Supplied information =

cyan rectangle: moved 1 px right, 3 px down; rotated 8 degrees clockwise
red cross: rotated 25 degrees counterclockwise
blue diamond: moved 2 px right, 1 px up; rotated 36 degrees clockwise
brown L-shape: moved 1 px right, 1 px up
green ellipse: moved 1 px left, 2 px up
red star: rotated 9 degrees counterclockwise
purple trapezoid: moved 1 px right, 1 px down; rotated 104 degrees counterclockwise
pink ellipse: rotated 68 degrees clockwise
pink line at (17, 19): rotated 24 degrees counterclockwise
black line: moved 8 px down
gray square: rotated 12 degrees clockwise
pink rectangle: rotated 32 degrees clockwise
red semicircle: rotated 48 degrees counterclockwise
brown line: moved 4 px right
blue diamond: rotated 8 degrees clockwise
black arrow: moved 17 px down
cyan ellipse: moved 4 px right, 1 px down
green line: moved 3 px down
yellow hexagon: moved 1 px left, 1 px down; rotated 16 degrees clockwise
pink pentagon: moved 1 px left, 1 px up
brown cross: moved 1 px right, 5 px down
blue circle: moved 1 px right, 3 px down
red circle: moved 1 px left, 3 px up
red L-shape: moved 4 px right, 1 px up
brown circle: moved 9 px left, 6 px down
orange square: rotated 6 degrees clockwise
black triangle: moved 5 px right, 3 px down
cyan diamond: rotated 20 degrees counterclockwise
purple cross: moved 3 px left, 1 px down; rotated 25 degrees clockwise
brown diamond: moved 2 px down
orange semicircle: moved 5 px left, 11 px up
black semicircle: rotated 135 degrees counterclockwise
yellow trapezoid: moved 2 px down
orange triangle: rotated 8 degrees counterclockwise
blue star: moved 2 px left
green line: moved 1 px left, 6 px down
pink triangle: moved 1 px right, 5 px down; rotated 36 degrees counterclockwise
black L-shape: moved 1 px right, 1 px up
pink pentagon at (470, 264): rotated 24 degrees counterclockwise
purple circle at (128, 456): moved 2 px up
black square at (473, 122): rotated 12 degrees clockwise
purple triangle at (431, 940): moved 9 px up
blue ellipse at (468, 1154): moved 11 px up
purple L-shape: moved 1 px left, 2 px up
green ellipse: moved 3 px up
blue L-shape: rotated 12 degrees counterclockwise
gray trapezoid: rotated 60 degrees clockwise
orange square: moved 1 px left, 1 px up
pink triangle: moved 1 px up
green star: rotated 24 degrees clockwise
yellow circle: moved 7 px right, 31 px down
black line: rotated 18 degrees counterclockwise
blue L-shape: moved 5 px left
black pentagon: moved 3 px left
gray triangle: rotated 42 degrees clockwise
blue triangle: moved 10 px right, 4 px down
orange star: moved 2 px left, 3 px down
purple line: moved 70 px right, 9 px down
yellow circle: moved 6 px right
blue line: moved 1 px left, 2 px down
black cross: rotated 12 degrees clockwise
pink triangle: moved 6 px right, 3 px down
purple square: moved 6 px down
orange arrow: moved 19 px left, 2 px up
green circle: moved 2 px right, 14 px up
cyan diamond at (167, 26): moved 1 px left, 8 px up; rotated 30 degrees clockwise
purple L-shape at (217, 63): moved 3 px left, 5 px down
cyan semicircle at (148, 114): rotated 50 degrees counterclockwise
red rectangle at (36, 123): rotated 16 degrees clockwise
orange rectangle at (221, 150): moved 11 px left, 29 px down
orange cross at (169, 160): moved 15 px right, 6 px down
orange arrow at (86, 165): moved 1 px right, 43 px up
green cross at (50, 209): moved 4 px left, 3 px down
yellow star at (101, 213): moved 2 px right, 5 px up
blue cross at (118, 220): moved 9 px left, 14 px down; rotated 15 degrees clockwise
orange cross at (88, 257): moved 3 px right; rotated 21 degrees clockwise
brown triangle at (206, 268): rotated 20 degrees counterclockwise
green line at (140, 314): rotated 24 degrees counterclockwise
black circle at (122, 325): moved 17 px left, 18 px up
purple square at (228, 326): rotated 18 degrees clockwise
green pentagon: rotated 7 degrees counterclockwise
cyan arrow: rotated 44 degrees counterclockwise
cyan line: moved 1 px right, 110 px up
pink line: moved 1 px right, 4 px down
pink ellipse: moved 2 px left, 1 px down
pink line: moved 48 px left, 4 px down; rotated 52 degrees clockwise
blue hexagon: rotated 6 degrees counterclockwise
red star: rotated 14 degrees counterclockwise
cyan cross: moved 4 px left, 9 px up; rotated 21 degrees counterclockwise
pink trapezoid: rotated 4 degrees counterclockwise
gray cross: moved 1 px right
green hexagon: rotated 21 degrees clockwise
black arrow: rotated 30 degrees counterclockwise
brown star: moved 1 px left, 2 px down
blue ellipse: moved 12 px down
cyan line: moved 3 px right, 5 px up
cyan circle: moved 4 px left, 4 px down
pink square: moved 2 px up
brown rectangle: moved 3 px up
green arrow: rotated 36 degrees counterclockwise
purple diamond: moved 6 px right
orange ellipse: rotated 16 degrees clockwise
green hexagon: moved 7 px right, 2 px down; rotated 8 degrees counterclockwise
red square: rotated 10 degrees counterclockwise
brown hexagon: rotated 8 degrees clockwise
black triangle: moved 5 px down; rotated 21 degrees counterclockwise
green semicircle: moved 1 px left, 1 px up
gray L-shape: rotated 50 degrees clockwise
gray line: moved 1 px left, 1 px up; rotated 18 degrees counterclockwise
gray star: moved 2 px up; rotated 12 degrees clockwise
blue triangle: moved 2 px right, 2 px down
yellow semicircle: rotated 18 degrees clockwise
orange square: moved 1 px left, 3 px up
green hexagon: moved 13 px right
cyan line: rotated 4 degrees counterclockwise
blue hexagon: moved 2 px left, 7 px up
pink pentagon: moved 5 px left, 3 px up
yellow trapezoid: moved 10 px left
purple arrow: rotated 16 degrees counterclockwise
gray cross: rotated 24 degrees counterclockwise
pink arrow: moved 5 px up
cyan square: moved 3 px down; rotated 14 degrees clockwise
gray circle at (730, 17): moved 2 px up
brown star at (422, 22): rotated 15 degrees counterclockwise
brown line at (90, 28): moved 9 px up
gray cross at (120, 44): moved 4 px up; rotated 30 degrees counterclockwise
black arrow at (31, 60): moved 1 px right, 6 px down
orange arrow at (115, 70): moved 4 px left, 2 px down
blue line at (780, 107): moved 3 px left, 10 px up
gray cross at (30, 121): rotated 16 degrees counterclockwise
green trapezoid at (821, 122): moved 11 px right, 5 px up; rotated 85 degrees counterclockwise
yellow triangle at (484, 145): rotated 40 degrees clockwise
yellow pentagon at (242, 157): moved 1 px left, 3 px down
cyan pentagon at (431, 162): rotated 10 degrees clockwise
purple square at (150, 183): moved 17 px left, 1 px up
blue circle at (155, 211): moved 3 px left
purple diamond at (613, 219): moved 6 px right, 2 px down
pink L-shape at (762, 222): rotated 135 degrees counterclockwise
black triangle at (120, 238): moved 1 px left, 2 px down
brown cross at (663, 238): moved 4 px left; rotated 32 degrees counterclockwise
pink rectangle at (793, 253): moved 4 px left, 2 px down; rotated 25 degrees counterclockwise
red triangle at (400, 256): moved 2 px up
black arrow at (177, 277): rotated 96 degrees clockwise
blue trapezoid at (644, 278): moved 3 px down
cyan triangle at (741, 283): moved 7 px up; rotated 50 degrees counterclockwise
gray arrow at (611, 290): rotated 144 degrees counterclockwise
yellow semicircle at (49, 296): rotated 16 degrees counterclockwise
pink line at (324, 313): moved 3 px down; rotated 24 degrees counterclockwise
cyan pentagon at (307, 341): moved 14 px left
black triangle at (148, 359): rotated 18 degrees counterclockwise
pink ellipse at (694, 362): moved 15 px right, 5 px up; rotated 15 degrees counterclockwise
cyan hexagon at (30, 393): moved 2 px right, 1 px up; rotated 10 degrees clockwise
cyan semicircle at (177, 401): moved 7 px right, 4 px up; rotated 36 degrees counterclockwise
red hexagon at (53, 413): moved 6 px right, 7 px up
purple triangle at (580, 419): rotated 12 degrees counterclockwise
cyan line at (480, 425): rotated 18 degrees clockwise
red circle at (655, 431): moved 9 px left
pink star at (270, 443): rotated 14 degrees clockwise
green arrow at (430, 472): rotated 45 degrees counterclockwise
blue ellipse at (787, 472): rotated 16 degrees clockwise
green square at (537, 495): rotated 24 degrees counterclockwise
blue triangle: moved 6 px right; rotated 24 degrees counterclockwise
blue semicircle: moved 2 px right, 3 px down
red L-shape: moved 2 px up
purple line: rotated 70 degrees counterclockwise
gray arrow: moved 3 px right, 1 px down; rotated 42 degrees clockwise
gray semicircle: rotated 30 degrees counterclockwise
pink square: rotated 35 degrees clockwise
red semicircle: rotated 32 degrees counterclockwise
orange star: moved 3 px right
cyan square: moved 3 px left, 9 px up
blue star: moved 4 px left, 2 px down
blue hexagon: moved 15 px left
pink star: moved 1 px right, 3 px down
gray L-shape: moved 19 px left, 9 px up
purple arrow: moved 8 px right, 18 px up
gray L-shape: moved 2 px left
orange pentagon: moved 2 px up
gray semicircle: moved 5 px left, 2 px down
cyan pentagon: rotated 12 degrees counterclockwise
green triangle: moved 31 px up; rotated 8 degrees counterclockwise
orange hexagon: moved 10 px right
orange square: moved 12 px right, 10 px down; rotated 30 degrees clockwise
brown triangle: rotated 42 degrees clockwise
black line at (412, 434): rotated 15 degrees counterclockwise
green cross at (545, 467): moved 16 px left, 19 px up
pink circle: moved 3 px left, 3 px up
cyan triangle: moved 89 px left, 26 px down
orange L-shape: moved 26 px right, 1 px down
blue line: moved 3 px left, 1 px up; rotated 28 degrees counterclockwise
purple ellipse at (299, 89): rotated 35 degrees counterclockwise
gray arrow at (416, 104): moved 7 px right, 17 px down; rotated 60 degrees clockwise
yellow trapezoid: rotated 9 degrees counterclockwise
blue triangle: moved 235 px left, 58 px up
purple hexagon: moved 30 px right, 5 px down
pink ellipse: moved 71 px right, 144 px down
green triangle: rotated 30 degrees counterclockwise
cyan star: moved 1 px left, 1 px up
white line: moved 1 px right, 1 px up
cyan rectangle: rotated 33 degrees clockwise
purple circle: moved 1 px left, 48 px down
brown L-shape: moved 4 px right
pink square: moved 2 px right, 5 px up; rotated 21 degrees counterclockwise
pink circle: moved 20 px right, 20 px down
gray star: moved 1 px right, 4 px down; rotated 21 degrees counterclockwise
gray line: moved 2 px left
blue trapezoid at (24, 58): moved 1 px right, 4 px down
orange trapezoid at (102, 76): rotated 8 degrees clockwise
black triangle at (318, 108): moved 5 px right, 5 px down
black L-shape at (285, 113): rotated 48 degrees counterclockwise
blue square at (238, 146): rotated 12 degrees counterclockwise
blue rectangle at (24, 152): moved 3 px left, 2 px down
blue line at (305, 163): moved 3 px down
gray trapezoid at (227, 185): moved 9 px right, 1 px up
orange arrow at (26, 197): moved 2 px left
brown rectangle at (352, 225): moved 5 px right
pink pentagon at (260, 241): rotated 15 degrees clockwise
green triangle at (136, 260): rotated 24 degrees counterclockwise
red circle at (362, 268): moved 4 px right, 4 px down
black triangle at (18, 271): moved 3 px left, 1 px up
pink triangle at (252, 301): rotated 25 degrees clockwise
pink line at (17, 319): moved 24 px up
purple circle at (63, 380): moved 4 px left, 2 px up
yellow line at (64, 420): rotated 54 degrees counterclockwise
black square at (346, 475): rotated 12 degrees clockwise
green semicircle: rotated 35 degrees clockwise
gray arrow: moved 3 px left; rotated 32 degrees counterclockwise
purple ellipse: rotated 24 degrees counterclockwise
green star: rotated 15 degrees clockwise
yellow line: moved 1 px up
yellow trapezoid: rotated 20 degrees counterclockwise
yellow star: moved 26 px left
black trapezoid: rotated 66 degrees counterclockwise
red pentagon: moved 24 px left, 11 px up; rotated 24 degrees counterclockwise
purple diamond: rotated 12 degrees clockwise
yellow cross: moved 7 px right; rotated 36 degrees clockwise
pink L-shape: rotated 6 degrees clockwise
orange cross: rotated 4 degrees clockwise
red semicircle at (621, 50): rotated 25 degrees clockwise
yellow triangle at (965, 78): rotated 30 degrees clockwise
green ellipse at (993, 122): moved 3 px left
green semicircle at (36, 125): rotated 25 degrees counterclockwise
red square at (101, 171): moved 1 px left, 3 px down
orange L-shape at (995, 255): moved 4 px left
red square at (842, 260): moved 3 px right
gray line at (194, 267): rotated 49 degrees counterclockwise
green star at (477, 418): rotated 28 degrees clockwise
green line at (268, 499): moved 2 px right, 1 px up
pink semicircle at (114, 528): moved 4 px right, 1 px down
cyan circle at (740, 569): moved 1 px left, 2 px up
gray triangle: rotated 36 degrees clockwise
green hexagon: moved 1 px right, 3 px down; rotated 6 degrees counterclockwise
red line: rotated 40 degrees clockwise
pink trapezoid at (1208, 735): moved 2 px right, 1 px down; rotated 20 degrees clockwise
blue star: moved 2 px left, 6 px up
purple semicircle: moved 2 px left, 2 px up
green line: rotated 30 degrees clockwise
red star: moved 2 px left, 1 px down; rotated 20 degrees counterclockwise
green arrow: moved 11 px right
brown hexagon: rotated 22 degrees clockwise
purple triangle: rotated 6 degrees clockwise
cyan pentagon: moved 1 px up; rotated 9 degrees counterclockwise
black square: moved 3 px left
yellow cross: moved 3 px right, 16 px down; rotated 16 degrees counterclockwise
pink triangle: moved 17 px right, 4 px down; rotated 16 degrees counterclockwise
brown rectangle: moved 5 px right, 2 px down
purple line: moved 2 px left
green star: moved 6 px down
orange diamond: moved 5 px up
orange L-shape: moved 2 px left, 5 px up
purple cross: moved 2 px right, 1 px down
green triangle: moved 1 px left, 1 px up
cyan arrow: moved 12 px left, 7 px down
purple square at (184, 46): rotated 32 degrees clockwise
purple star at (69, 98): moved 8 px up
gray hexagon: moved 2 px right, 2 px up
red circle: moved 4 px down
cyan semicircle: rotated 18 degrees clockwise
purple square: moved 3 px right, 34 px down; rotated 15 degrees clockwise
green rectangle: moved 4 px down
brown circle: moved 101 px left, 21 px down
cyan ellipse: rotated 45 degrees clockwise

Required work = Extract word for word every line of the listing above, from its first line through the line containing "green star: rotated 24 degrees clockwise", with both of those lines included.

Answer to the exercise =
cyan rectangle: moved 1 px right, 3 px down; rotated 8 degrees clockwise
red cross: rotated 25 degrees counterclockwise
blue diamond: moved 2 px right, 1 px up; rotated 36 degrees clockwise
brown L-shape: moved 1 px right, 1 px up
green ellipse: moved 1 px left, 2 px up
red star: rotated 9 degrees counterclockwise
purple trapezoid: moved 1 px right, 1 px down; rotated 104 degrees counterclockwise
pink ellipse: rotated 68 degrees clockwise
pink line at (17, 19): rotated 24 degrees counterclockwise
black line: moved 8 px down
gray square: rotated 12 degrees clockwise
pink rectangle: rotated 32 degrees clockwise
red semicircle: rotated 48 degrees counterclockwise
brown line: moved 4 px right
blue diamond: rotated 8 degrees clockwise
black arrow: moved 17 px down
cyan ellipse: moved 4 px right, 1 px down
green line: moved 3 px down
yellow hexagon: moved 1 px left, 1 px down; rotated 16 degrees clockwise
pink pentagon: moved 1 px left, 1 px up
brown cross: moved 1 px right, 5 px down
blue circle: moved 1 px right, 3 px down
red circle: moved 1 px left, 3 px up
red L-shape: moved 4 px right, 1 px up
brown circle: moved 9 px left, 6 px down
orange square: rotated 6 degrees clockwise
black triangle: moved 5 px right, 3 px down
cyan diamond: rotated 20 degrees counterclockwise
purple cross: moved 3 px left, 1 px down; rotated 25 degrees clockwise
brown diamond: moved 2 px down
orange semicircle: moved 5 px left, 11 px up
black semicircle: rotated 135 degrees counterclockwise
yellow trapezoid: moved 2 px down
orange triangle: rotated 8 degrees counterclockwise
blue star: moved 2 px left
green line: moved 1 px left, 6 px down
pink triangle: moved 1 px right, 5 px down; rotated 36 degrees counterclockwise
black L-shape: moved 1 px right, 1 px up
pink pentagon at (470, 264): rotated 24 degrees counterclockwise
purple circle at (128, 456): moved 2 px up
black square at (473, 122): rotated 12 degrees clockwise
purple triangle at (431, 940): moved 9 px up
blue ellipse at (468, 1154): moved 11 px up
purple L-shape: moved 1 px left, 2 px up
green ellipse: moved 3 px up
blue L-shape: rotated 12 degrees counterclockwise
gray trapezoid: rotated 60 degrees clockwise
orange square: moved 1 px left, 1 px up
pink triangle: moved 1 px up
green star: rotated 24 degrees clockwise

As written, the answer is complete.